== THE TASK ==
Write out the lines below unchanged, starting with the very first one and going on through the line that contains "orange circle: moved 5 px left, 8 px down". Include that line and stop after it.
[start]
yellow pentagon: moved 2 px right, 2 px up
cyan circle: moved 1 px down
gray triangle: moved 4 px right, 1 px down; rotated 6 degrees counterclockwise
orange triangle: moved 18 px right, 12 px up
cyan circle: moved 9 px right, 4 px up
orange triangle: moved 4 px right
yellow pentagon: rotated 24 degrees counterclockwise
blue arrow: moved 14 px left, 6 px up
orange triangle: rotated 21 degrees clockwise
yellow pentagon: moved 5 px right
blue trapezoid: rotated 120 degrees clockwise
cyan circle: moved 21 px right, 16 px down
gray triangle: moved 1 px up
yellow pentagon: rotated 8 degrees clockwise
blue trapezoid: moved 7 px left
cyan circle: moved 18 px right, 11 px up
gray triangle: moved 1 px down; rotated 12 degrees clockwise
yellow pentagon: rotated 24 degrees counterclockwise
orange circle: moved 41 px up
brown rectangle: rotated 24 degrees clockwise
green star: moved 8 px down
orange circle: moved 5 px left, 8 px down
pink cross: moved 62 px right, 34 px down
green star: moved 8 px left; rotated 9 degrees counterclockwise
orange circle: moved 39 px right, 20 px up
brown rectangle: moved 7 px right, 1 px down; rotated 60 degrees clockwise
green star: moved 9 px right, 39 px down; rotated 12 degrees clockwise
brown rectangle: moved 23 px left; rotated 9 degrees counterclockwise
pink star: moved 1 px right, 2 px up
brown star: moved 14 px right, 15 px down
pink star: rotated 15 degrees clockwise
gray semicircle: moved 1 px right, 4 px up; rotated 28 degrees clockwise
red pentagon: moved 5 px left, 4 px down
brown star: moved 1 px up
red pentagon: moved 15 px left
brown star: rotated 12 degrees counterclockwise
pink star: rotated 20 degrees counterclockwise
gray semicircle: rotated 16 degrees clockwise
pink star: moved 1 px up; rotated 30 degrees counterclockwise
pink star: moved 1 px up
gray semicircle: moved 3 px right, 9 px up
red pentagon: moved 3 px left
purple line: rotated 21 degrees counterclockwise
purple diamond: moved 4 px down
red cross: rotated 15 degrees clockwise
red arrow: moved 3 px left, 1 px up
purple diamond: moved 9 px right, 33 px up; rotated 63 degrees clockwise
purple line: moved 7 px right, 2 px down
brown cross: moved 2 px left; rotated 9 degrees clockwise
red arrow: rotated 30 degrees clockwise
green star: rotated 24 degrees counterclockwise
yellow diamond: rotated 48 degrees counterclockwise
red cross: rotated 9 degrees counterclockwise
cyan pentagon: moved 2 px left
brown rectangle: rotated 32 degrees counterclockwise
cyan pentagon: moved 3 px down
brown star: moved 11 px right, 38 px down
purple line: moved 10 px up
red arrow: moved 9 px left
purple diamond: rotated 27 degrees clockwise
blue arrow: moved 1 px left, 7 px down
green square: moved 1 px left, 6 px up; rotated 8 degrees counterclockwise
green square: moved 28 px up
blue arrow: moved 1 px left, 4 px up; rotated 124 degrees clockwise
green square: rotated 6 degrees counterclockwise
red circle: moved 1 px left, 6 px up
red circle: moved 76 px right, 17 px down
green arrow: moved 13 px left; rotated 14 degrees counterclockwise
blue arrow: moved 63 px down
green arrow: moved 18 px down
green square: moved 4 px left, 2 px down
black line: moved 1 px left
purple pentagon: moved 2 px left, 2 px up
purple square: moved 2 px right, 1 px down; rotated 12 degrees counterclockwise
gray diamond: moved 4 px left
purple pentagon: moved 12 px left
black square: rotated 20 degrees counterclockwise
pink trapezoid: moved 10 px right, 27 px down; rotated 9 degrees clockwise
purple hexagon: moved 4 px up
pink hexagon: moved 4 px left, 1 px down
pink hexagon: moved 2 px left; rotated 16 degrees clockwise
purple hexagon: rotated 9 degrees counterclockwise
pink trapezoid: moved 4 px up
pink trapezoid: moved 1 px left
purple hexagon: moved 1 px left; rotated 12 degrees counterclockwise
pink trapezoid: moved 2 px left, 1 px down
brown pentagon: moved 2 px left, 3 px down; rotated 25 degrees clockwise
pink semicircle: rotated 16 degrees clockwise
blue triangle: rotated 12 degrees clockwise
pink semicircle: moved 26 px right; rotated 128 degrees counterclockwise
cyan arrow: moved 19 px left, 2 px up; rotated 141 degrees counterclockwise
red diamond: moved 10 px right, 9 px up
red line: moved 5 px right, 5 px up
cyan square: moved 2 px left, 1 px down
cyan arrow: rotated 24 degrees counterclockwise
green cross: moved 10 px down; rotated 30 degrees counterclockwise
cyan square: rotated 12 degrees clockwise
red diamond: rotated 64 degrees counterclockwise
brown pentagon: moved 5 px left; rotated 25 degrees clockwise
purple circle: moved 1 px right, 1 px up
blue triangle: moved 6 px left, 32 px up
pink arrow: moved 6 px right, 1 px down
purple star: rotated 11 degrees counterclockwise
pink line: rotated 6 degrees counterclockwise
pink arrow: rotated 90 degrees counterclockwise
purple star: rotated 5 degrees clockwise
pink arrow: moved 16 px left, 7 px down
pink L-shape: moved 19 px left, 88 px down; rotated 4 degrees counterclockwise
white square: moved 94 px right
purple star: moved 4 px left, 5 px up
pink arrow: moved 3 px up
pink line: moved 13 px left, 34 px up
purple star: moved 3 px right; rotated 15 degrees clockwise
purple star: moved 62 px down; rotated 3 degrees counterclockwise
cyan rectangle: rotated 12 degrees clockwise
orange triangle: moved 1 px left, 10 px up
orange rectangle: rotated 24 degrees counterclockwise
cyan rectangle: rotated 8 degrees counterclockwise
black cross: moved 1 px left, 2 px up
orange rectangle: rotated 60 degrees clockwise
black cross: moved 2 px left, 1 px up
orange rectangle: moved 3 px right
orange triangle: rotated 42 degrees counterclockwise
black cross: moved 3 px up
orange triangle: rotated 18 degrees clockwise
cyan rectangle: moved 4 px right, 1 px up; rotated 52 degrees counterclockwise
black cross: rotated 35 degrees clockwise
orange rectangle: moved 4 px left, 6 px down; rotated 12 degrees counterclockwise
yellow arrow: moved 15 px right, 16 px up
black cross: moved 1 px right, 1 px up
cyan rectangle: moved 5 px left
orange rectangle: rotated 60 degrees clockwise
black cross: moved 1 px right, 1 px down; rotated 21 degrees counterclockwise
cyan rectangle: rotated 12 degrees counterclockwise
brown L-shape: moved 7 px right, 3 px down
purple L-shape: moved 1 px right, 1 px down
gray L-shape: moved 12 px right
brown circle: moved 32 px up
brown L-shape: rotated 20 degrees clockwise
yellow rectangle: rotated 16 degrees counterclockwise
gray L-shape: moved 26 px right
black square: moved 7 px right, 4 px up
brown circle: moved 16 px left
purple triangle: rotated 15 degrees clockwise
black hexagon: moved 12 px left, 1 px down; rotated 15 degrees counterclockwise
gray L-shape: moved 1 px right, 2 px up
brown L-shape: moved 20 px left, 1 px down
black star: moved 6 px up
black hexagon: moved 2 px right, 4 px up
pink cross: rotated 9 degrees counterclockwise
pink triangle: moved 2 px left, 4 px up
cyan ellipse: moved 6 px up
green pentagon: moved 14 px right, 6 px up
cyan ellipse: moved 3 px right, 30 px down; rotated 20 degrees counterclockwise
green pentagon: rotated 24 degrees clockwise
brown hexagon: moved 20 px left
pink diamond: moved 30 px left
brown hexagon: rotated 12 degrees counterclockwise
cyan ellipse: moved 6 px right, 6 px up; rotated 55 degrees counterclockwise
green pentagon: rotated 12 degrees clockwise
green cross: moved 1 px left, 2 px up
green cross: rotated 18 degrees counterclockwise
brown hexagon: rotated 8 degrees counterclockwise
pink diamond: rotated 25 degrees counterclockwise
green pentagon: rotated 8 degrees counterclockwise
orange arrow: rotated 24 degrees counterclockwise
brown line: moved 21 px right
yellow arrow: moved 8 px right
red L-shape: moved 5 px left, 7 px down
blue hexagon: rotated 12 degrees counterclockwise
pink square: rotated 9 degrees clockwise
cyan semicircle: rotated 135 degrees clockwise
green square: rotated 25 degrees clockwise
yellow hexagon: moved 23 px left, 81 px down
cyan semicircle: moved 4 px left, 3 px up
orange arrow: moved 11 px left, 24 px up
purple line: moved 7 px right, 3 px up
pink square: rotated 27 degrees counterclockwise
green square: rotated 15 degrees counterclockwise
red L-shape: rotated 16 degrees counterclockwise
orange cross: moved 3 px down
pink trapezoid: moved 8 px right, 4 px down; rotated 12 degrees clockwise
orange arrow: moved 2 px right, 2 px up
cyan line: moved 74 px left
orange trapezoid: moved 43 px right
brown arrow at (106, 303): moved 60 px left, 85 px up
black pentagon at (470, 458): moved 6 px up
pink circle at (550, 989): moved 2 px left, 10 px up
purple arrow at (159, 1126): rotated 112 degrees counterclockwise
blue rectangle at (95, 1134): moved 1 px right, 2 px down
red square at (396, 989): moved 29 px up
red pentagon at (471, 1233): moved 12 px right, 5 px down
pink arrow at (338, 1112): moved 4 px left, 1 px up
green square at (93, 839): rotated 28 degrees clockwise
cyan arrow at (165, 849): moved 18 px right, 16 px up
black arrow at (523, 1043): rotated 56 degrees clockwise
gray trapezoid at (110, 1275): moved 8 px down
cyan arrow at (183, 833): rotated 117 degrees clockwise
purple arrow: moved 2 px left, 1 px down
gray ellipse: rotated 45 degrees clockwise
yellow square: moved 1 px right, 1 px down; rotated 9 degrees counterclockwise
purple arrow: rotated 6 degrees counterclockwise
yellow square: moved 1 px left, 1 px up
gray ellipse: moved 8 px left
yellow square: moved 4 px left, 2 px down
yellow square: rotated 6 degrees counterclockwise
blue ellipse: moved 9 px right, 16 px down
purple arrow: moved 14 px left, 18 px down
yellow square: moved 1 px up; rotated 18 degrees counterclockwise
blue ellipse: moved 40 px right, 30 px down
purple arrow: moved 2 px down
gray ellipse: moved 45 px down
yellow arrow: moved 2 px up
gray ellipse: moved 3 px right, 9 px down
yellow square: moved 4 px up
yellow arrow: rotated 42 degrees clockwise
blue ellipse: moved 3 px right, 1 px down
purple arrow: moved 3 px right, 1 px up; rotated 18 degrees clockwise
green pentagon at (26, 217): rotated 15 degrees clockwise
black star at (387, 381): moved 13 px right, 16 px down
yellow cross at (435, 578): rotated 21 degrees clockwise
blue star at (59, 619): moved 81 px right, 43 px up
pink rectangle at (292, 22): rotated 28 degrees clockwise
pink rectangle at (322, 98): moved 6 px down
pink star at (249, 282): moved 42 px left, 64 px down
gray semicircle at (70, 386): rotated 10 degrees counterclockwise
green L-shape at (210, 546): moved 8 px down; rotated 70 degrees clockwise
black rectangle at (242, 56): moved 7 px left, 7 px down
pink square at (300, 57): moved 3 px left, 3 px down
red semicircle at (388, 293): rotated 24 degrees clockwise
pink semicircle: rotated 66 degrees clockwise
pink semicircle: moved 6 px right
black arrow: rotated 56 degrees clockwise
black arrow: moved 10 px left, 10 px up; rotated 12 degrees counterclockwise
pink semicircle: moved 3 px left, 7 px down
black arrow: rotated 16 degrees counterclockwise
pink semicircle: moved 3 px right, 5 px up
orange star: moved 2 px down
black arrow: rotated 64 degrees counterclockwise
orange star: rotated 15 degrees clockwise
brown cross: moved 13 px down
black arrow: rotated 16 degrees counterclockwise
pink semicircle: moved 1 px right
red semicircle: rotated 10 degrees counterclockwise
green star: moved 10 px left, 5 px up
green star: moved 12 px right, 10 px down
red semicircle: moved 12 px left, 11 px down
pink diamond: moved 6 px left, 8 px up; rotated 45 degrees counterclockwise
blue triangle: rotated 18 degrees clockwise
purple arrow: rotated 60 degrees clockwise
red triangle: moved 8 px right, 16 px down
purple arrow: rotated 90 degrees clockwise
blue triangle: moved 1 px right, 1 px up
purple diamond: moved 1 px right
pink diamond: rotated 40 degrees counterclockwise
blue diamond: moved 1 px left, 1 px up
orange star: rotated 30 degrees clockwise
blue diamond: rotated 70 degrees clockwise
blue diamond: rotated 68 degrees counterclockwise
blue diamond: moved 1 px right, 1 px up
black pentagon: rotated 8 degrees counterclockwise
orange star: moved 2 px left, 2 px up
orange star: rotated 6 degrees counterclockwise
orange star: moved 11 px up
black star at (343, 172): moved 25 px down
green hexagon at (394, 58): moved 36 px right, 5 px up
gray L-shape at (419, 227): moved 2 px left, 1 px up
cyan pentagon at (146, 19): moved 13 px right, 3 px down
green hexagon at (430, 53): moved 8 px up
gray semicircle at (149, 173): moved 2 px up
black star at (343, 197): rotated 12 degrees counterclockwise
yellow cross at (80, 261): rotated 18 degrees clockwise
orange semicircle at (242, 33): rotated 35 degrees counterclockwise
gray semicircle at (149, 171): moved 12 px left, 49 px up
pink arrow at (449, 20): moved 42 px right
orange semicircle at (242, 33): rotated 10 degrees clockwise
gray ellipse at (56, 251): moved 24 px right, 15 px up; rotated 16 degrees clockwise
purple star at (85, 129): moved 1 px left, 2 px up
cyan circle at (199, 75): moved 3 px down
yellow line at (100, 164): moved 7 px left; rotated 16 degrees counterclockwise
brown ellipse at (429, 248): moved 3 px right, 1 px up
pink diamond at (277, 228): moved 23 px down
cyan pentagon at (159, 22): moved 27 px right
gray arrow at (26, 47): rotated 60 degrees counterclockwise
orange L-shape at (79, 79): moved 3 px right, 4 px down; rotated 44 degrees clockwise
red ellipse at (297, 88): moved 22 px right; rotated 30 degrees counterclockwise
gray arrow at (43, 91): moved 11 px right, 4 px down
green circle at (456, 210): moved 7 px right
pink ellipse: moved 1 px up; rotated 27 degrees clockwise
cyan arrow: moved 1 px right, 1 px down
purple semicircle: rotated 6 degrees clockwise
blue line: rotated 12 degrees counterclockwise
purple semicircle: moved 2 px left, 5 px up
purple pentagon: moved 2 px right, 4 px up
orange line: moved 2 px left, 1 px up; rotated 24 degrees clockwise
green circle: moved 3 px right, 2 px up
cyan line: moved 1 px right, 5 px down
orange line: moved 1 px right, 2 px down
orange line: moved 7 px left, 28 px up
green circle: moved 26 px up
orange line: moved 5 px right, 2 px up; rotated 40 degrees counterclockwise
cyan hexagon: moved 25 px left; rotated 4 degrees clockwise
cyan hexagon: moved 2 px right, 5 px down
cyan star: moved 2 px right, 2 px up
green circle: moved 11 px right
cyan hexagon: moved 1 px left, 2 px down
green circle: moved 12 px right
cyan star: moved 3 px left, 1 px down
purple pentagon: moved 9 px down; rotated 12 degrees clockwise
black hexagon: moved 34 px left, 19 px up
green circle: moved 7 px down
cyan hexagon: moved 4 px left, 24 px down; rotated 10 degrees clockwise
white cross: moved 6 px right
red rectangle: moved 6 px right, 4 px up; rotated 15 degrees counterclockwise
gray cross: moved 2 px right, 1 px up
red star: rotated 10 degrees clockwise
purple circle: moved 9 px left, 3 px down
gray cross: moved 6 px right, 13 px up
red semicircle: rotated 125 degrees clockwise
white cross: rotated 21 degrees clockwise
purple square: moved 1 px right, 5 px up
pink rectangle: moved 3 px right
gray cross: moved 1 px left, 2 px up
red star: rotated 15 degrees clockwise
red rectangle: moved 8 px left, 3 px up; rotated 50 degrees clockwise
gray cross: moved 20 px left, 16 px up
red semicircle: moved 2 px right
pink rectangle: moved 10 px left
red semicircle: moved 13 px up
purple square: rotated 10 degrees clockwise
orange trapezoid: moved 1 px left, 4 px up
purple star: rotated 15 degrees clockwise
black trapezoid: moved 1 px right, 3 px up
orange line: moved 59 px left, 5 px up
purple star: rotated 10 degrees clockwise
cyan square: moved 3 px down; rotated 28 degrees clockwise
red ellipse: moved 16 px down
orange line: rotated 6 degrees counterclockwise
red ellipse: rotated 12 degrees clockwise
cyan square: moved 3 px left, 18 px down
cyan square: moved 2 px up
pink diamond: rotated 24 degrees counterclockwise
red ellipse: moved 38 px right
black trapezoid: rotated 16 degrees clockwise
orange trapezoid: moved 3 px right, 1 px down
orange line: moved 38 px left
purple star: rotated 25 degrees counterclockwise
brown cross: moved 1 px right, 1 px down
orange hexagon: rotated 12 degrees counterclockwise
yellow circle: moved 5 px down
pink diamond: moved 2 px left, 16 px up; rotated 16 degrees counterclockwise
[end]
== WORKED SOLUTION ==
yellow pentagon: moved 2 px right, 2 px up
cyan circle: moved 1 px down
gray triangle: moved 4 px right, 1 px down; rotated 6 degrees counterclockwise
orange triangle: moved 18 px right, 12 px up
cyan circle: moved 9 px right, 4 px up
orange triangle: moved 4 px right
yellow pentagon: rotated 24 degrees counterclockwise
blue arrow: moved 14 px left, 6 px up
orange triangle: rotated 21 degrees clockwise
yellow pentagon: moved 5 px right
blue trapezoid: rotated 120 degrees clockwise
cyan circle: moved 21 px right, 16 px down
gray triangle: moved 1 px up
yellow pentagon: rotated 8 degrees clockwise
blue trapezoid: moved 7 px left
cyan circle: moved 18 px right, 11 px up
gray triangle: moved 1 px down; rotated 12 degrees clockwise
yellow pentagon: rotated 24 degrees counterclockwise
orange circle: moved 41 px up
brown rectangle: rotated 24 degrees clockwise
green star: moved 8 px down
orange circle: moved 5 px left, 8 px down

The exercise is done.